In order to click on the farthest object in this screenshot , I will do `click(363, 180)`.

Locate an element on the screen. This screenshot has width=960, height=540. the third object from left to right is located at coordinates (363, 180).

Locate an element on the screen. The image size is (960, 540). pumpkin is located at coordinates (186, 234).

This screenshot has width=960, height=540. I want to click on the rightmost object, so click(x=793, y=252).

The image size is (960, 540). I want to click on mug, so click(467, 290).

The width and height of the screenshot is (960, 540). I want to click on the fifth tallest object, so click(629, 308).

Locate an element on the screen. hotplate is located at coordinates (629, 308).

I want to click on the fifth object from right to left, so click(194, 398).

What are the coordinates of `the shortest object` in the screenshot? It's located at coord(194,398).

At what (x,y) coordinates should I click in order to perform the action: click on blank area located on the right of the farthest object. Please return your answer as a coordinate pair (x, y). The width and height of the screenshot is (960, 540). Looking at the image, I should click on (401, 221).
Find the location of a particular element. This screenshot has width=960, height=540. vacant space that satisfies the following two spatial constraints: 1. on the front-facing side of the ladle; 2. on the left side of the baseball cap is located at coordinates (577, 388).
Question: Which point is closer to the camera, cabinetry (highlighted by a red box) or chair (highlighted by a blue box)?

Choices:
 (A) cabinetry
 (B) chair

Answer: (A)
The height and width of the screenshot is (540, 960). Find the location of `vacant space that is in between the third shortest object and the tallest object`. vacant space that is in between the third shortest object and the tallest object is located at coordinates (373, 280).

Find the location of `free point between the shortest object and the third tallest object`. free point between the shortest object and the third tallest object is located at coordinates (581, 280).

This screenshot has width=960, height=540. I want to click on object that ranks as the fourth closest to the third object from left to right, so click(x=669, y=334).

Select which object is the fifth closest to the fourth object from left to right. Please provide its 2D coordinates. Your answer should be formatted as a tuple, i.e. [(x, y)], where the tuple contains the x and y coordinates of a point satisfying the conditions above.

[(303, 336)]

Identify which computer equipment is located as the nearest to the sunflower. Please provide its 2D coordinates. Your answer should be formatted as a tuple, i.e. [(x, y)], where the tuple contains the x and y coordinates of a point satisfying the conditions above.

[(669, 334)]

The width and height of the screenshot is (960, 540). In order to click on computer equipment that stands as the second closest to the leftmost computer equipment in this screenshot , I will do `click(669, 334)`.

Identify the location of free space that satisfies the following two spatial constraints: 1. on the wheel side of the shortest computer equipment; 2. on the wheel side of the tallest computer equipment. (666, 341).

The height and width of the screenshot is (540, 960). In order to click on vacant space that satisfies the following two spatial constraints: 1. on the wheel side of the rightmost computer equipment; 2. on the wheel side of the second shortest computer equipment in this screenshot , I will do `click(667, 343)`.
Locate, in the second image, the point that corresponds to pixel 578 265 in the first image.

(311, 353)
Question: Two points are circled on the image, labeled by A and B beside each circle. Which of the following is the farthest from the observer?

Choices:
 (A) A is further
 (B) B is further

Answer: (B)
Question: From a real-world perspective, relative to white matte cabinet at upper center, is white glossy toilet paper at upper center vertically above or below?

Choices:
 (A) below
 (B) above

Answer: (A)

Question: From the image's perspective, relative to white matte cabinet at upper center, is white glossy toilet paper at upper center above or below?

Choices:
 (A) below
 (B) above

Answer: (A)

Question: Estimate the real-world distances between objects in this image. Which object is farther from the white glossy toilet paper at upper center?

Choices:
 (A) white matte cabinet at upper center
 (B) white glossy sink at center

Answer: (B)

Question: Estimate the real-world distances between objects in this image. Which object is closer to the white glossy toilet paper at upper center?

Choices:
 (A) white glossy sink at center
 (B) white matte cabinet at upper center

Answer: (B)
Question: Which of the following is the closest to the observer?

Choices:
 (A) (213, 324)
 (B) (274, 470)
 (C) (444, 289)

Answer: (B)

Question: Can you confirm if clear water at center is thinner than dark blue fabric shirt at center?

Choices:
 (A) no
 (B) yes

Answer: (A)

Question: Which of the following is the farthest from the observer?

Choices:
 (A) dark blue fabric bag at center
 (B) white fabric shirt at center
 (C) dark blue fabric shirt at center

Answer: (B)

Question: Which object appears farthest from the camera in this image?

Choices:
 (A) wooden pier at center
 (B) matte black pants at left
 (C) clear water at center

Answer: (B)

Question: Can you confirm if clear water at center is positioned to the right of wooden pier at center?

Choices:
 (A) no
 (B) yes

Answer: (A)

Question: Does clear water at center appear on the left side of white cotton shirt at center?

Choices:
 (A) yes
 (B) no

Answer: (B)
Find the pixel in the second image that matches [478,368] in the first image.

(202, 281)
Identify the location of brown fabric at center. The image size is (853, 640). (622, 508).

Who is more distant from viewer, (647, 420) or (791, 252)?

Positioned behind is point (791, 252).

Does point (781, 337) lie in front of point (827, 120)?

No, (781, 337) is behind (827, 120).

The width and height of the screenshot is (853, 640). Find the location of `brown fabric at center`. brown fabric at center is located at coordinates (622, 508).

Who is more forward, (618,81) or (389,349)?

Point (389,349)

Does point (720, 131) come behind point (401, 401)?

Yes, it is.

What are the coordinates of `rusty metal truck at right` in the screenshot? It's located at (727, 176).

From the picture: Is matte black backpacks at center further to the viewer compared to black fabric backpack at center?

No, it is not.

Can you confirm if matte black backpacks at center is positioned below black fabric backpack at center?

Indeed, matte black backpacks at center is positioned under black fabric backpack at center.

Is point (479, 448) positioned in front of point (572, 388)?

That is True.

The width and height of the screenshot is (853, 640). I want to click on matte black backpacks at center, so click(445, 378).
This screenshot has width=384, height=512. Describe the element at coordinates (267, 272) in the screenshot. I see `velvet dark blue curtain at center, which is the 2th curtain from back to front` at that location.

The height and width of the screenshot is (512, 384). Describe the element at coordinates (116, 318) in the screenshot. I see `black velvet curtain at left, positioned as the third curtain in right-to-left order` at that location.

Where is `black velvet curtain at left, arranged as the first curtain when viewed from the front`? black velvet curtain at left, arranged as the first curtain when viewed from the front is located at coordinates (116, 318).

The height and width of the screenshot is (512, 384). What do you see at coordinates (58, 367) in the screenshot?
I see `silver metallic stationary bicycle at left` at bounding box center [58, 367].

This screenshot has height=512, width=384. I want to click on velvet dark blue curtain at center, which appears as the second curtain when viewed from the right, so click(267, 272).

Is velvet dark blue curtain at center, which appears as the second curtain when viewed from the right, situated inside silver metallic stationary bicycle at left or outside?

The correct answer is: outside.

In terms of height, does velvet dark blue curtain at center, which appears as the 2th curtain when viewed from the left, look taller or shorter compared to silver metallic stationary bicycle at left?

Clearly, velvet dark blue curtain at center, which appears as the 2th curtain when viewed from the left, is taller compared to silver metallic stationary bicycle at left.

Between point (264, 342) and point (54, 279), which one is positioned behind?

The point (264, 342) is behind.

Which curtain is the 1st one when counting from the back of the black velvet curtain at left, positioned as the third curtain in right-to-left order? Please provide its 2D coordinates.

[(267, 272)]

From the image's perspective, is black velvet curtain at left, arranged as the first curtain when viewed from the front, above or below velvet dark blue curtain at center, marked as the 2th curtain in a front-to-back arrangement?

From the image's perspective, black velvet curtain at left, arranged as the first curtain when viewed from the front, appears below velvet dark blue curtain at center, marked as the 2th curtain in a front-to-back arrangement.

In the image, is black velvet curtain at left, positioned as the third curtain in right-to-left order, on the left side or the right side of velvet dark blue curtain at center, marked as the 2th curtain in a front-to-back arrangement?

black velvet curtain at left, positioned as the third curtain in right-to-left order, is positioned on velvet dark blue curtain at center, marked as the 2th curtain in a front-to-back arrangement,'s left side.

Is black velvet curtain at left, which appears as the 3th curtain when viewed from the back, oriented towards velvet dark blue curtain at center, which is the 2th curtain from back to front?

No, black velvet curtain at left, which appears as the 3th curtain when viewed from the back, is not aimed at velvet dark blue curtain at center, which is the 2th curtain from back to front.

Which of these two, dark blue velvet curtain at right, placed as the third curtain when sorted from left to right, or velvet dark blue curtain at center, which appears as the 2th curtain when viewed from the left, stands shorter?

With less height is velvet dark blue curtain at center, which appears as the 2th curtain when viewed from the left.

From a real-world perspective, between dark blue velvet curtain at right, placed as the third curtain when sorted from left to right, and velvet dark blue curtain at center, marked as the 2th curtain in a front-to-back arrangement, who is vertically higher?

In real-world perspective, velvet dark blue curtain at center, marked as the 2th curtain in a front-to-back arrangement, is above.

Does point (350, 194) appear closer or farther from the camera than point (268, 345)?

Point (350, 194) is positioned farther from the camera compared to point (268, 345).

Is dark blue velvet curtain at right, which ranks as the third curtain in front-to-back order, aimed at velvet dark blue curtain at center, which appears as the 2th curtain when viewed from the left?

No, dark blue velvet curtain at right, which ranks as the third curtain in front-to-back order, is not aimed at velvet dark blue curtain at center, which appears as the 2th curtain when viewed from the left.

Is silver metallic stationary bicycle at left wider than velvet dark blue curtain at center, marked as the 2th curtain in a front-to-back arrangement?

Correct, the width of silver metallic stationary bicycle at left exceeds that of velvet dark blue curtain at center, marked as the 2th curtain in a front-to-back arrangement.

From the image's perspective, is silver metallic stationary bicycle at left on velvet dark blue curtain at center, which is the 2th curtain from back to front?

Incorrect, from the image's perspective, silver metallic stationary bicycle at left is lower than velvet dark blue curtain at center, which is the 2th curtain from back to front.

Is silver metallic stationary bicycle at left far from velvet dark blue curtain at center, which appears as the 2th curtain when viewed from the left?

## Work item
From the listing, copy out word for word the lines starting at the one that contains "Locate an element on the screen. This" and ending after the one that contains "The image size is (960, 540). I".

## Answer for the task
Locate an element on the screen. This screenshot has width=960, height=540. the third object from left to right is located at coordinates (363, 180).

Locate an element on the screen. The image size is (960, 540). pumpkin is located at coordinates (186, 234).

This screenshot has width=960, height=540. I want to click on the rightmost object, so click(x=793, y=252).

The image size is (960, 540). I want to click on mug, so click(467, 290).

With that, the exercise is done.